§ EXERCISE GOAL:
Each line below that includes the word "turkusowy" is to be reported.

(Object transformation records)

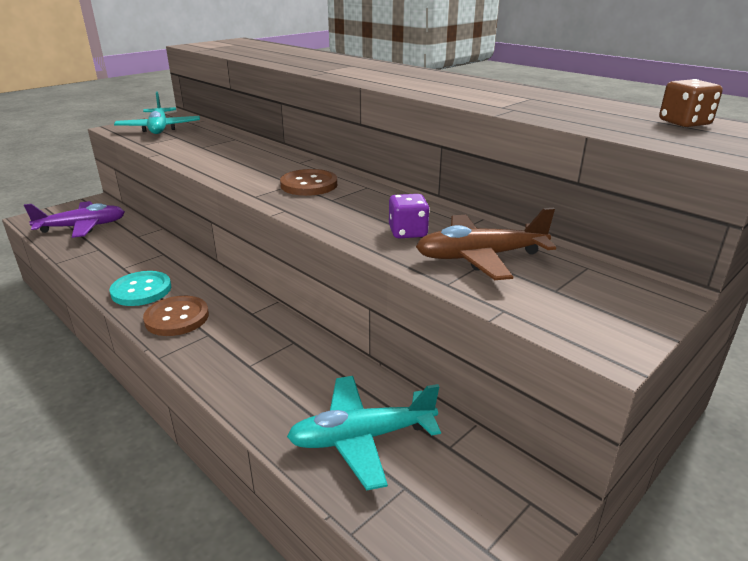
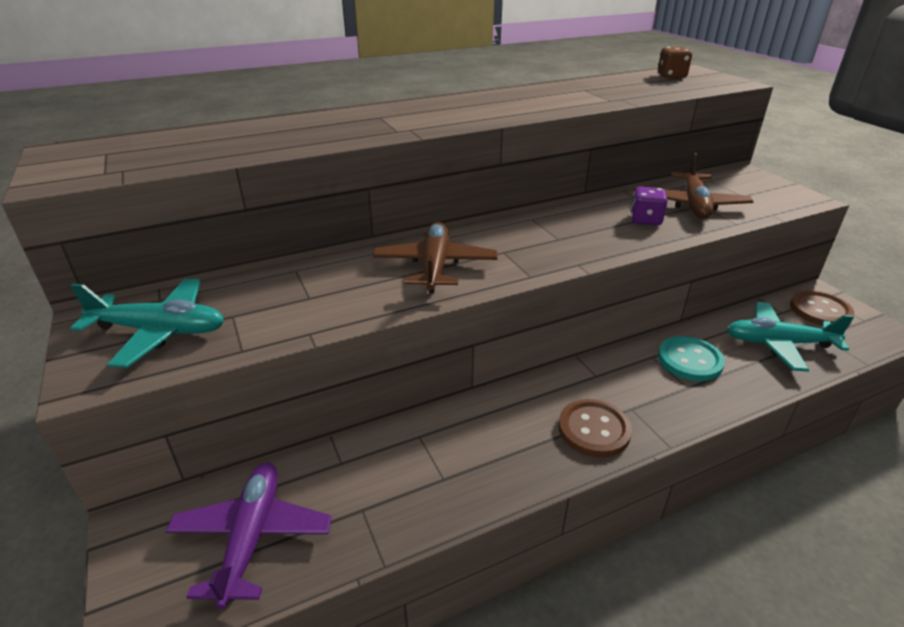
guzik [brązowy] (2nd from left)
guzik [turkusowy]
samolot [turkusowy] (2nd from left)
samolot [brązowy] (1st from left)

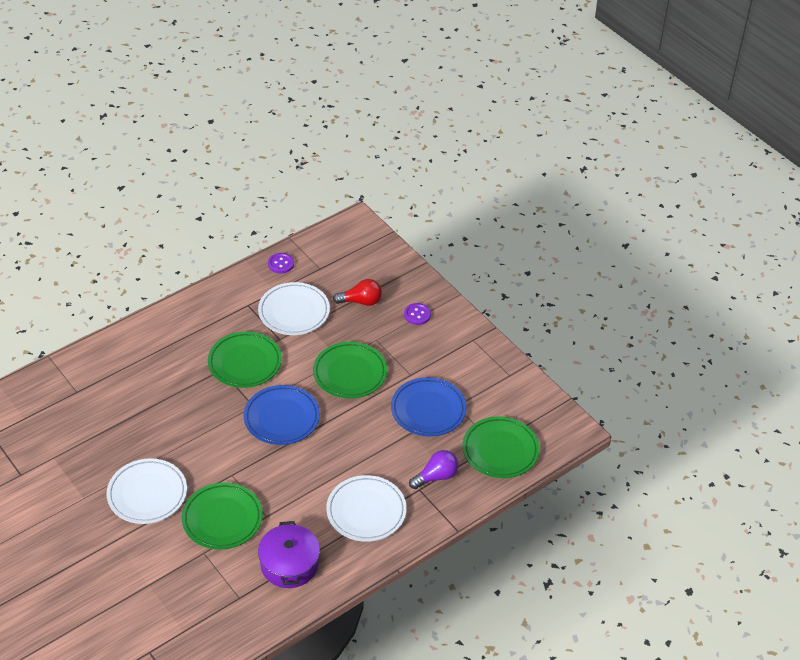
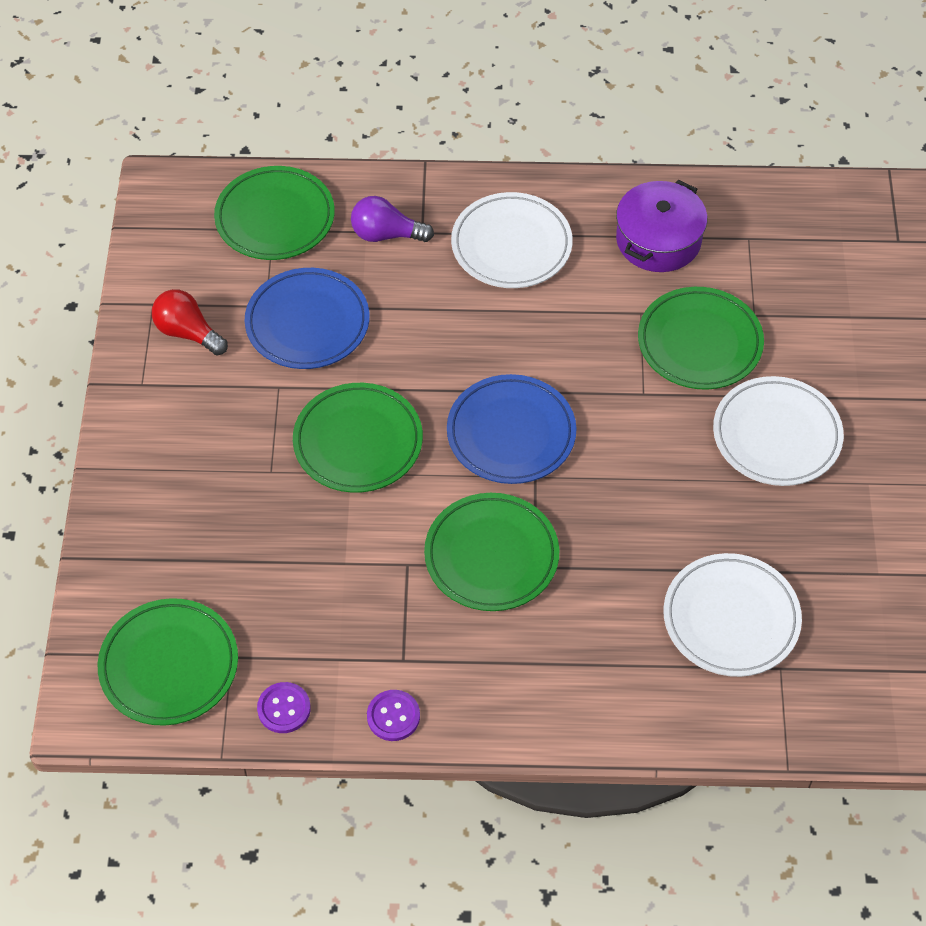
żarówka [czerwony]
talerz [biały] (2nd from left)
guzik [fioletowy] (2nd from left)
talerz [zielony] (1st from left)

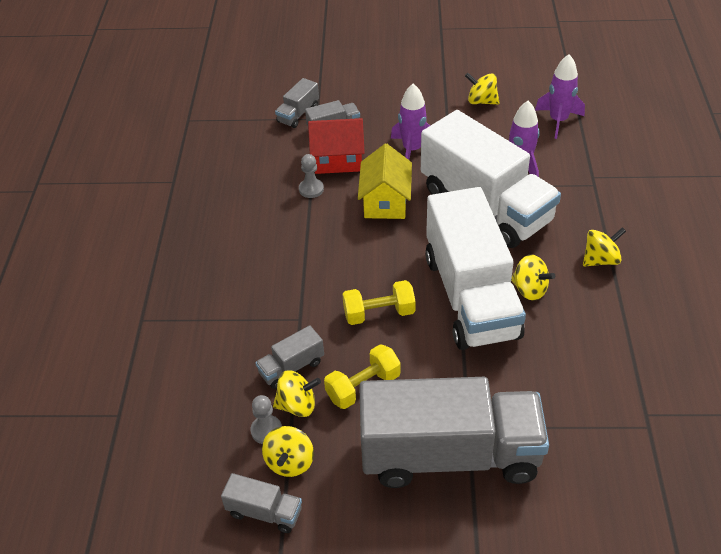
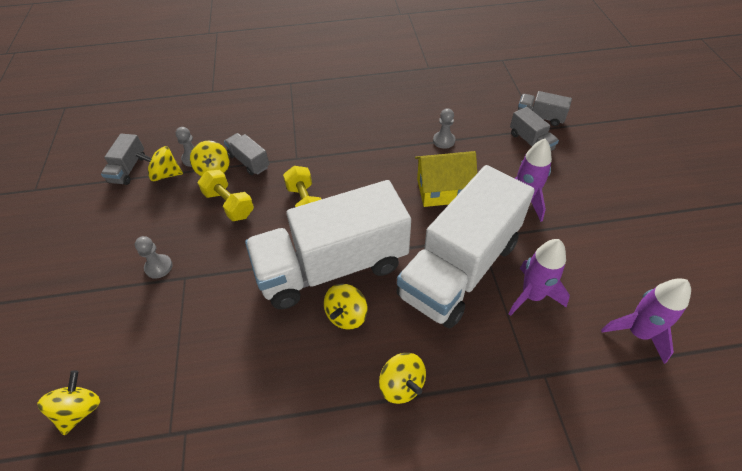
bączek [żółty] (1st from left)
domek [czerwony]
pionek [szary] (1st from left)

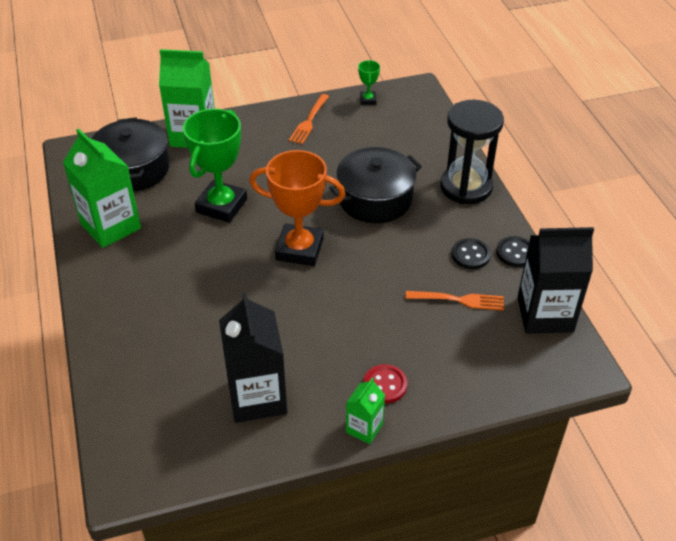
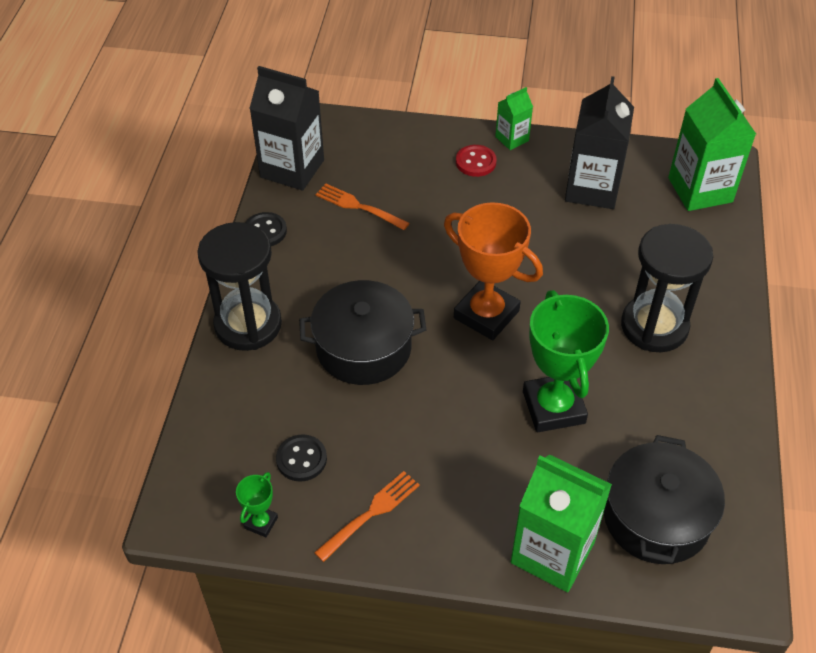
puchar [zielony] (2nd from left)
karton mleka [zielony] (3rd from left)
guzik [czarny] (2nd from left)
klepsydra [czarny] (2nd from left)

§ OUTPUT FOR THIS EXERCISE:
guzik [turkusowy]
samolot [turkusowy] (2nd from left)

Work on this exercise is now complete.